• **Records to process**
== Segment start ==

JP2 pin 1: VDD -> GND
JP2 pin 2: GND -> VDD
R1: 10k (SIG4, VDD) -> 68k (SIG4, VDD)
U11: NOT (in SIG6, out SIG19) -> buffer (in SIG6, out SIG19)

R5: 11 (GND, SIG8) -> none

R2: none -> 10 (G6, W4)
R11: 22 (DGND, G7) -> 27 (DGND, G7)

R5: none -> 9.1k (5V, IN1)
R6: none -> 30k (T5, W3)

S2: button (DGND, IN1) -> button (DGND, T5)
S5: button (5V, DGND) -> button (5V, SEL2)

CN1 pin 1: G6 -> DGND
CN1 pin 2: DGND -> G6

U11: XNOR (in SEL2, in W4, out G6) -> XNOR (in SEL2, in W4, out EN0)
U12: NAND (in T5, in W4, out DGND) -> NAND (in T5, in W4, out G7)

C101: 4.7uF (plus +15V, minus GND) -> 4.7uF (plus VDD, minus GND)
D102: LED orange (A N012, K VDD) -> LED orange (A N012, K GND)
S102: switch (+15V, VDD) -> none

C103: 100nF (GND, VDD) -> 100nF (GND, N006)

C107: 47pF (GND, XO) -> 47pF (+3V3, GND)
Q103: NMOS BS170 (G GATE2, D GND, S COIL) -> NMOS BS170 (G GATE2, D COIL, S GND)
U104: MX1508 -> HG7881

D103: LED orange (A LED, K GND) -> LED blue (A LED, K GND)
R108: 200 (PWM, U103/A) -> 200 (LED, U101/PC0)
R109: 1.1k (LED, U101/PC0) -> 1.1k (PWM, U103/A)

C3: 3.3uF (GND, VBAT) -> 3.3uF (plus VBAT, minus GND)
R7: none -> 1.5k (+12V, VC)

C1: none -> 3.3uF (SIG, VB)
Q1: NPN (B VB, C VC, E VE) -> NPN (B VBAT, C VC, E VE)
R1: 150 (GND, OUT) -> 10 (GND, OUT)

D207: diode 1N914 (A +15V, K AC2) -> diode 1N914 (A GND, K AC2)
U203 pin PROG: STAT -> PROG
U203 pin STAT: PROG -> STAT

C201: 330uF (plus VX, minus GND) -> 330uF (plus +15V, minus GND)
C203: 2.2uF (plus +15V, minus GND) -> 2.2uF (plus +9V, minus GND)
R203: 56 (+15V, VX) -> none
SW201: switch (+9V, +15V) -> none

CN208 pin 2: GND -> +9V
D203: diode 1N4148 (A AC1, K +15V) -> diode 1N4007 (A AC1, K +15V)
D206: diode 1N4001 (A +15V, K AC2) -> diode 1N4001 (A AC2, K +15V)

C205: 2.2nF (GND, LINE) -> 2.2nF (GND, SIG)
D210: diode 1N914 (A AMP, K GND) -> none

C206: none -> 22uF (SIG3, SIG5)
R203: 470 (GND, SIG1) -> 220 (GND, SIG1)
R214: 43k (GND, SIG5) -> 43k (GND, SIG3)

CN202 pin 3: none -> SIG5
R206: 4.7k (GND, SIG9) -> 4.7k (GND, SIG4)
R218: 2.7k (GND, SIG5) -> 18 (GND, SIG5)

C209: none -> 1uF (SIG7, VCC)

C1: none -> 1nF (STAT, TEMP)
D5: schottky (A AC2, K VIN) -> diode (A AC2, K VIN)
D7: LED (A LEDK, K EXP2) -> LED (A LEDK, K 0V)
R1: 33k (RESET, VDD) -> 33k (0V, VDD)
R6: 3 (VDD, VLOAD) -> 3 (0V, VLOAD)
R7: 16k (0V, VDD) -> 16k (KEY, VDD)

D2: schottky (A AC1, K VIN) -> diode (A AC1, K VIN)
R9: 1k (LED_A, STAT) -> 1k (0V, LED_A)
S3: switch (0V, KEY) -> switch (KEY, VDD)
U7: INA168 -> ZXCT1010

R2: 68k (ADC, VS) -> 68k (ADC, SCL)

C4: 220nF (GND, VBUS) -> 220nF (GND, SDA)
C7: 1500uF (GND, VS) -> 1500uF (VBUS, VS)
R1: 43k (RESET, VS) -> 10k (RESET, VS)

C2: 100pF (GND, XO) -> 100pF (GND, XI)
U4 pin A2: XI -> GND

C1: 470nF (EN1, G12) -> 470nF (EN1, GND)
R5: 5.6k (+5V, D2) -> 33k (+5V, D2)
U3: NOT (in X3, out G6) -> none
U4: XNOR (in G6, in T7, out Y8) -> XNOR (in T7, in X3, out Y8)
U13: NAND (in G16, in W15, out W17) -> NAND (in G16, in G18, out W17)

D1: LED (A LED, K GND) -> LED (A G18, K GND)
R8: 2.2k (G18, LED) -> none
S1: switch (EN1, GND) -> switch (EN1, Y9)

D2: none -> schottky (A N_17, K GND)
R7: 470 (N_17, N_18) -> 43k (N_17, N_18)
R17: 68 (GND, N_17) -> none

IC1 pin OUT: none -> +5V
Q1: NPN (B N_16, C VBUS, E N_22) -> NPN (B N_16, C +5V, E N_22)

== Segment end ==

Using the data above, reproduce exactly the lines between those holding "U104: MX1508 -> HG7881" and "D206: diode 1N4001", inclusive, and no others.

U104: MX1508 -> HG7881

D103: LED orange (A LED, K GND) -> LED blue (A LED, K GND)
R108: 200 (PWM, U103/A) -> 200 (LED, U101/PC0)
R109: 1.1k (LED, U101/PC0) -> 1.1k (PWM, U103/A)

C3: 3.3uF (GND, VBAT) -> 3.3uF (plus VBAT, minus GND)
R7: none -> 1.5k (+12V, VC)

C1: none -> 3.3uF (SIG, VB)
Q1: NPN (B VB, C VC, E VE) -> NPN (B VBAT, C VC, E VE)
R1: 150 (GND, OUT) -> 10 (GND, OUT)

D207: diode 1N914 (A +15V, K AC2) -> diode 1N914 (A GND, K AC2)
U203 pin PROG: STAT -> PROG
U203 pin STAT: PROG -> STAT

C201: 330uF (plus VX, minus GND) -> 330uF (plus +15V, minus GND)
C203: 2.2uF (plus +15V, minus GND) -> 2.2uF (plus +9V, minus GND)
R203: 56 (+15V, VX) -> none
SW201: switch (+9V, +15V) -> none

CN208 pin 2: GND -> +9V
D203: diode 1N4148 (A AC1, K +15V) -> diode 1N4007 (A AC1, K +15V)
D206: diode 1N4001 (A +15V, K AC2) -> diode 1N4001 (A AC2, K +15V)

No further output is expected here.